Dataset entries:
--- START ---

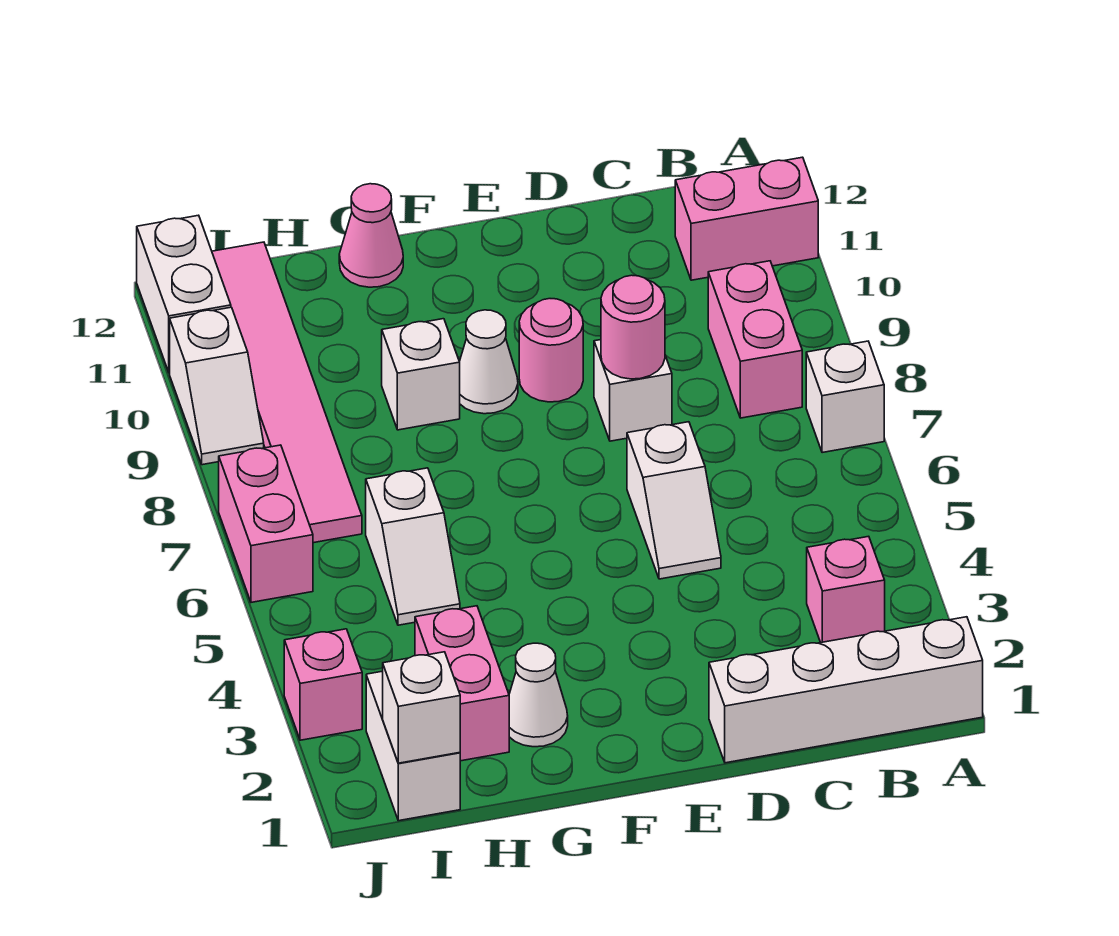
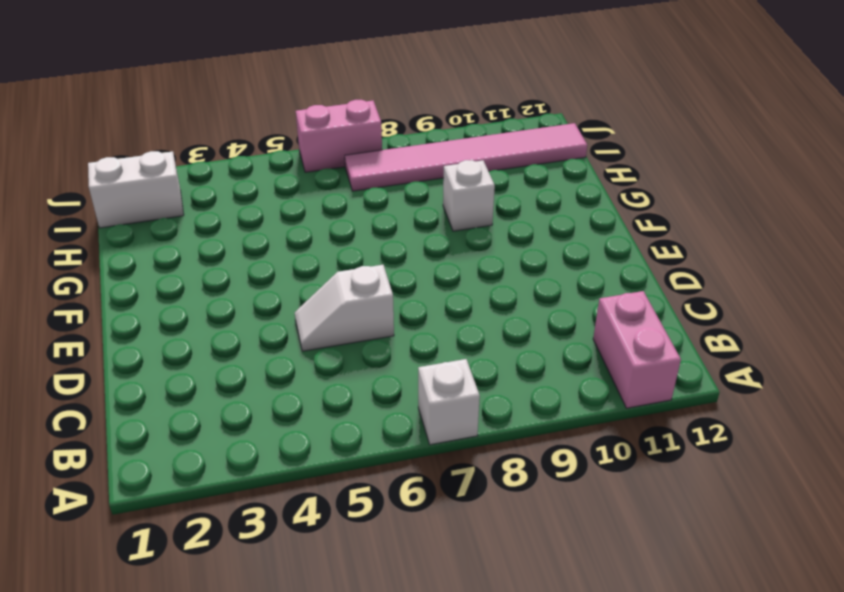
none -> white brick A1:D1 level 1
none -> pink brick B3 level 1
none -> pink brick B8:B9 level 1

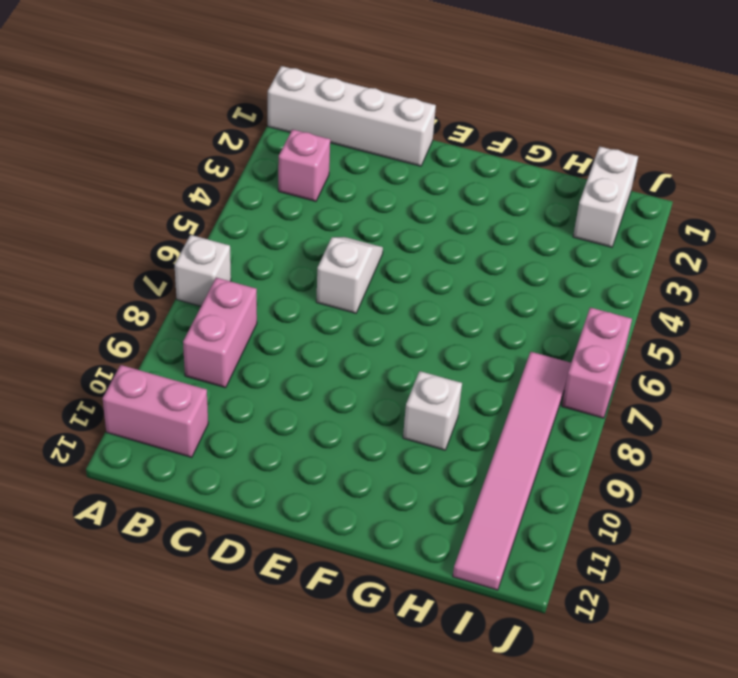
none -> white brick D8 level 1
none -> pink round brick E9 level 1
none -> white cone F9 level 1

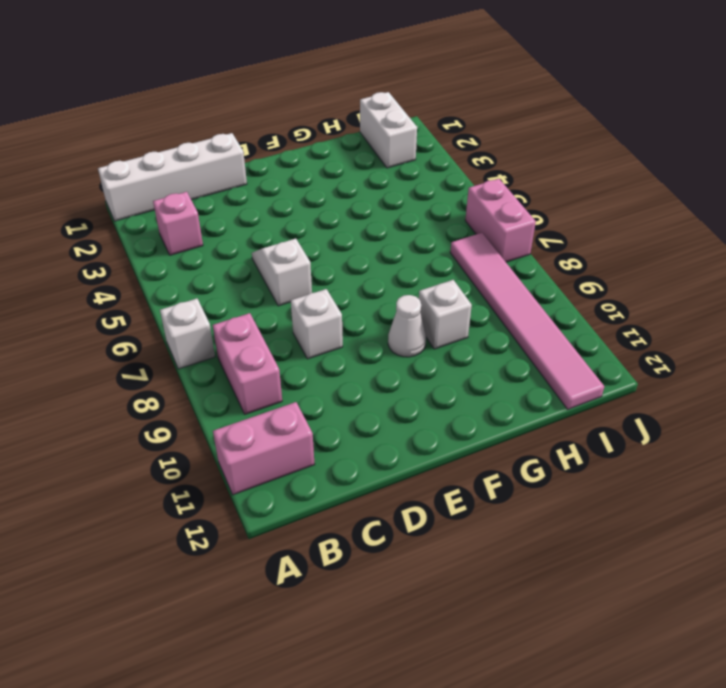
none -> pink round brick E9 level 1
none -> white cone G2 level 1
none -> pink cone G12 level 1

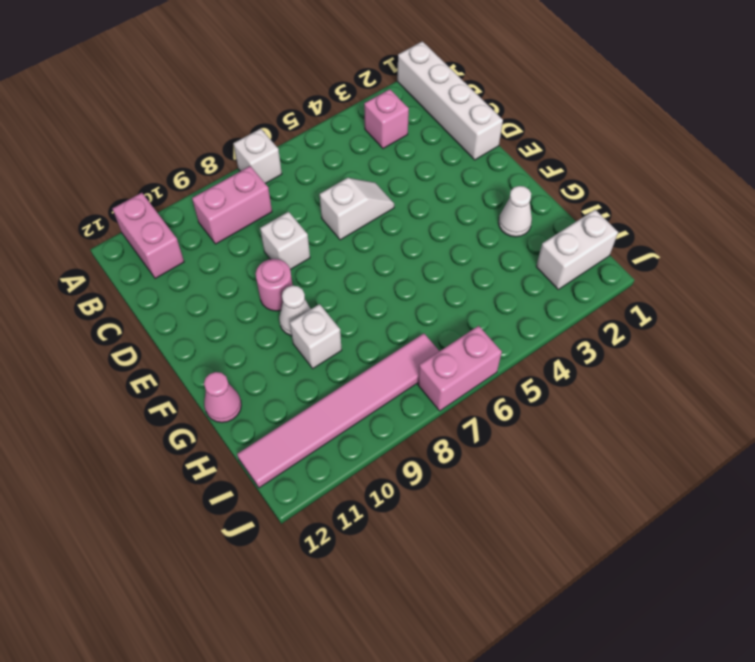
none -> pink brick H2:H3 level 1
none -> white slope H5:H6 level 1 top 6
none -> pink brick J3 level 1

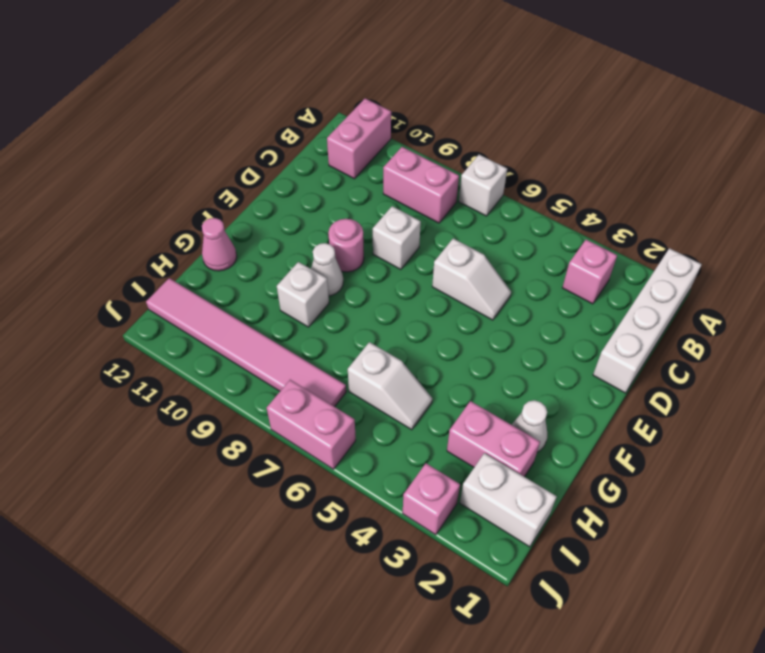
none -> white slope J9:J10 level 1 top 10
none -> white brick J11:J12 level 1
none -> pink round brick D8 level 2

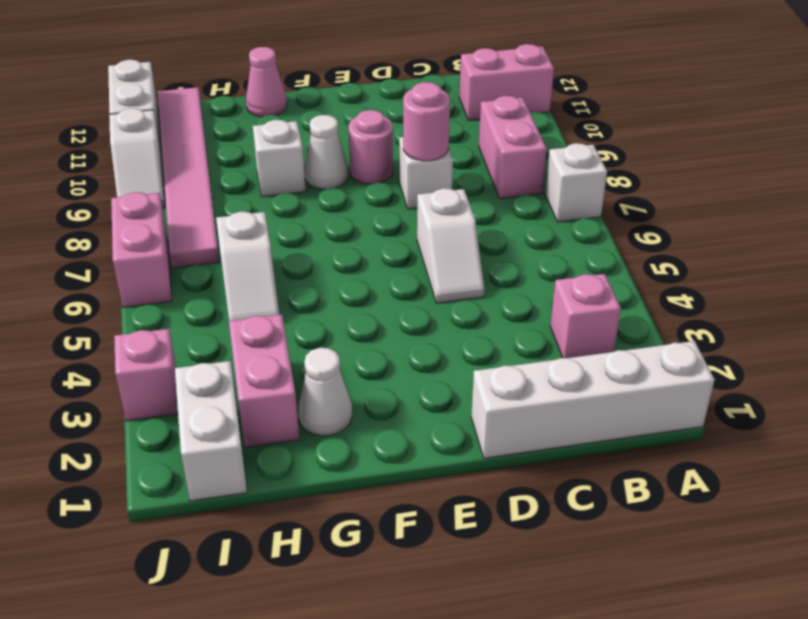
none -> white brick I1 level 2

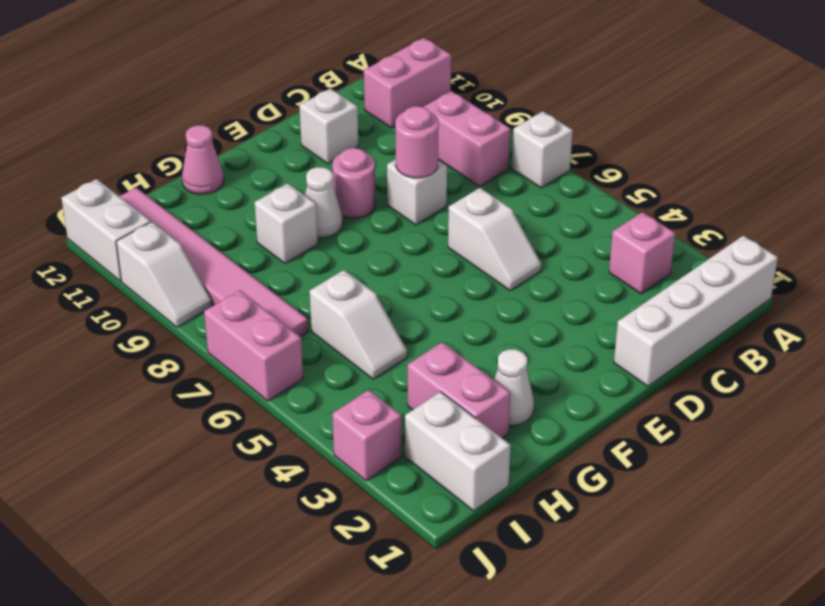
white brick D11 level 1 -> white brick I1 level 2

--- END ---

Required action: In the answer, the entries must appear exactly as above, without the images.

Response box:
none -> white brick A1:D1 level 1
none -> pink brick B3 level 1
none -> pink brick B8:B9 level 1

none -> white brick D8 level 1
none -> pink round brick E9 level 1
none -> white cone F9 level 1

none -> pink round brick E9 level 1
none -> white cone G2 level 1
none -> pink cone G12 level 1

none -> pink brick H2:H3 level 1
none -> white slope H5:H6 level 1 top 6
none -> pink brick J3 level 1

none -> white slope J9:J10 level 1 top 10
none -> white brick J11:J12 level 1
none -> pink round brick D8 level 2

none -> white brick I1 level 2

white brick D11 level 1 -> white brick I1 level 2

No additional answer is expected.